DATA PROVIDED:
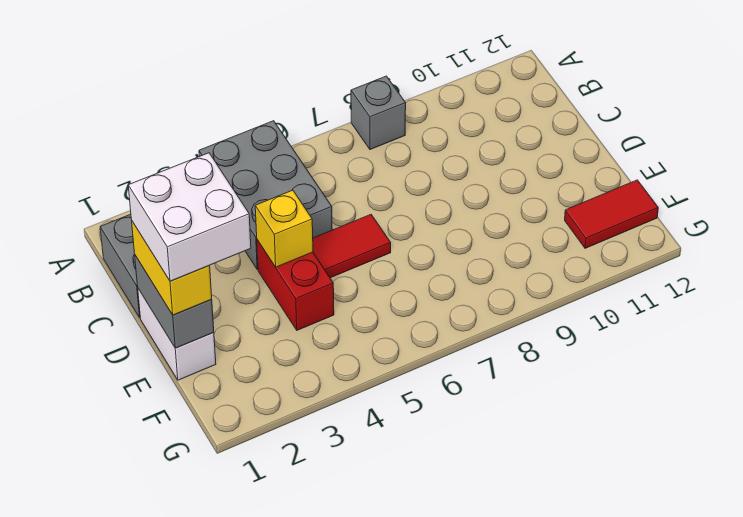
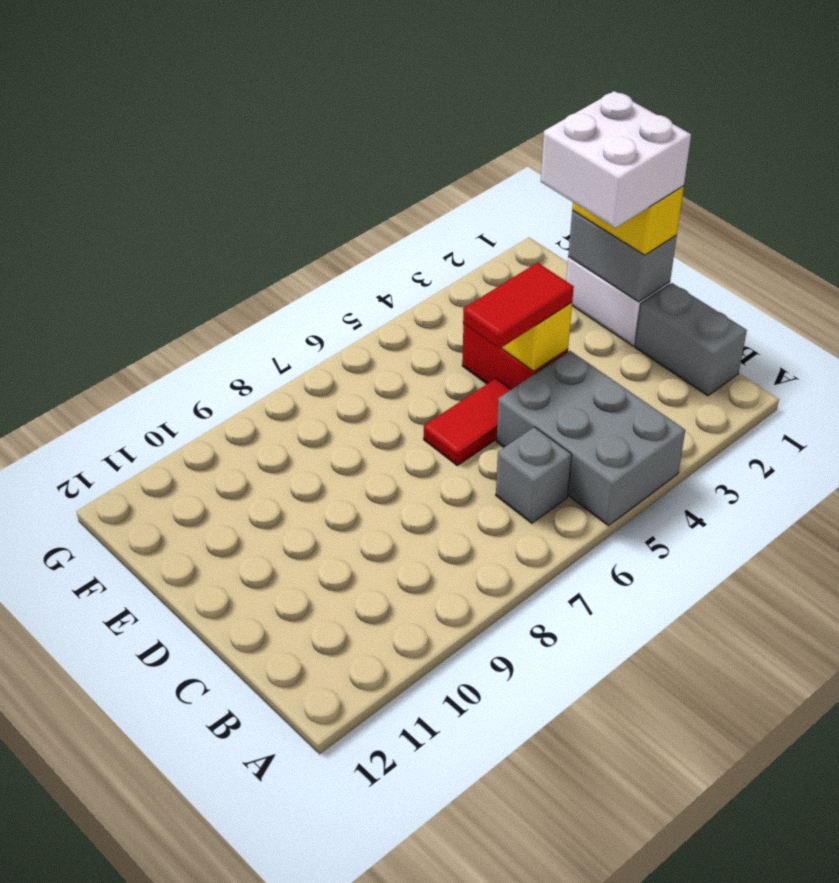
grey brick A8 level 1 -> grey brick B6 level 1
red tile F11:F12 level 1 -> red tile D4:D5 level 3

* * *

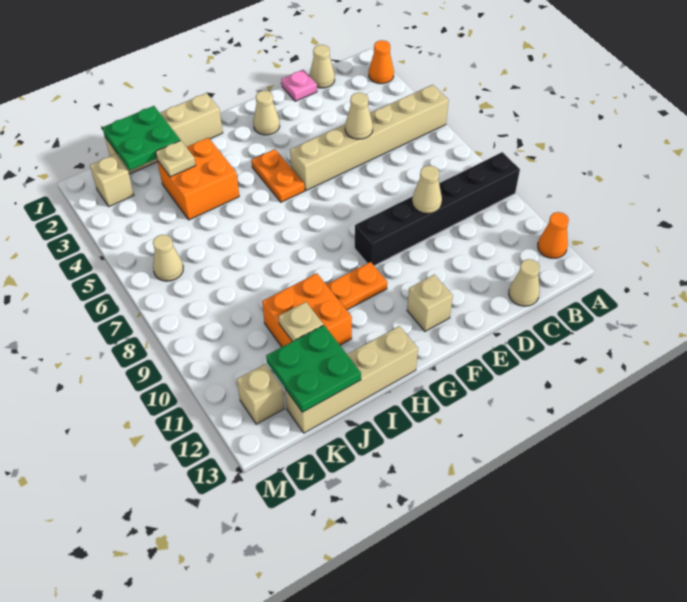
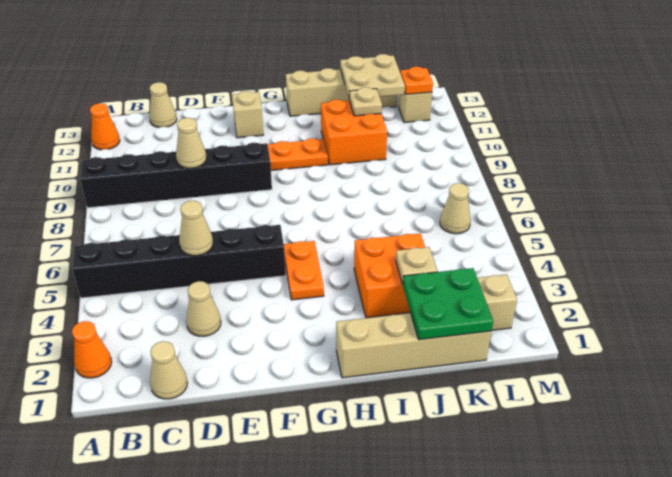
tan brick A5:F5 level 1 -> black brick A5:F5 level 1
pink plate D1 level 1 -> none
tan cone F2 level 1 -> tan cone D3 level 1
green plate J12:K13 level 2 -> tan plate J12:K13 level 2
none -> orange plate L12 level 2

WHAT IS BEING ASKED: Look above for the line holding "tan brick A5:F5" and the line holding "none -> orange plate L12 level 2", then output exactly those two lines and every line between them, nothing more.

RESPONSE:
tan brick A5:F5 level 1 -> black brick A5:F5 level 1
pink plate D1 level 1 -> none
tan cone F2 level 1 -> tan cone D3 level 1
green plate J12:K13 level 2 -> tan plate J12:K13 level 2
none -> orange plate L12 level 2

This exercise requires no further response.